**Problem details**. Give again, word for word, each line below starting at the one that contains "camera: 20 degrees left, 5 degrees down" and ending at the one that contains "purple teapot [397,92,435,126] -> none".

**Scene comparison data**.
________________

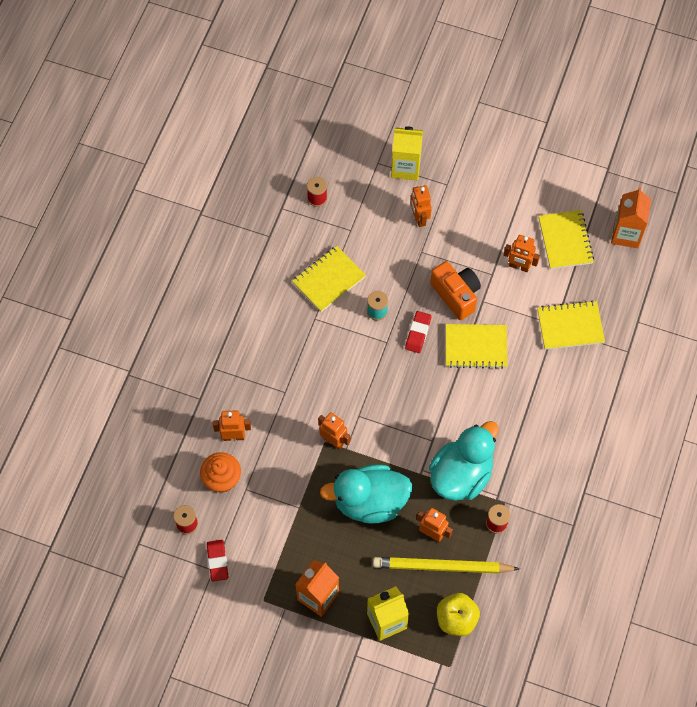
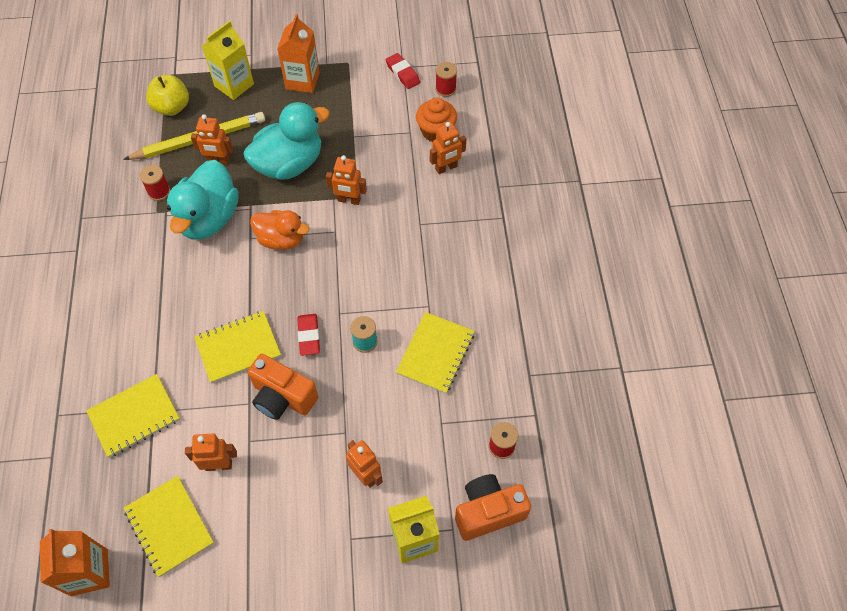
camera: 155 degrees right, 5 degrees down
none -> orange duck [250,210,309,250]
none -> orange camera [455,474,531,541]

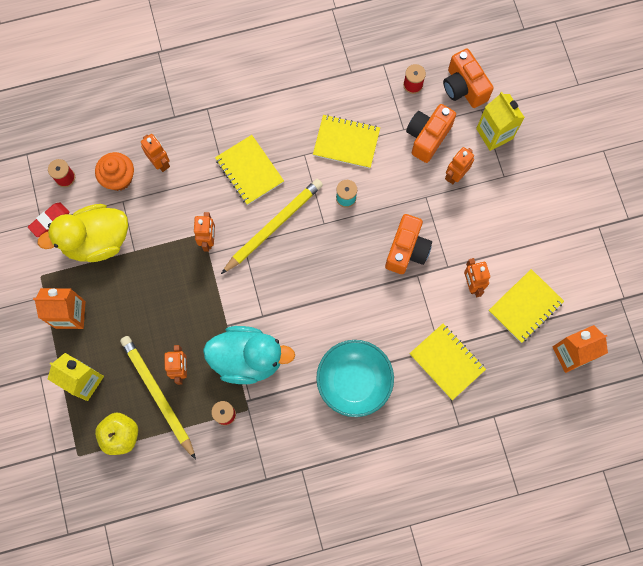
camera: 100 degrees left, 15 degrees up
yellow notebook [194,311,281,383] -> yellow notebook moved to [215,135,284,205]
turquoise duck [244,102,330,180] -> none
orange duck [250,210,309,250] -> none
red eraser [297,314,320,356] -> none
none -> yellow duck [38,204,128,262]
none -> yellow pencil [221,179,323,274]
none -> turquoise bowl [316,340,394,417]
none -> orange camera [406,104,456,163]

________________

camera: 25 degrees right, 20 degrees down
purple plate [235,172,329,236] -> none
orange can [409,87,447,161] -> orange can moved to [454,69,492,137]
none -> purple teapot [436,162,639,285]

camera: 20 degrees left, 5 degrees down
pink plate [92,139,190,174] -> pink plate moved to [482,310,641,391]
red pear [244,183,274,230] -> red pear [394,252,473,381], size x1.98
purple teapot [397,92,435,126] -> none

________________

**Written answer**.
camera: 20 degrees left, 5 degrees down
pink plate [92,139,190,174] -> pink plate moved to [482,310,641,391]
red pear [244,183,274,230] -> red pear [394,252,473,381], size x1.98
purple teapot [397,92,435,126] -> none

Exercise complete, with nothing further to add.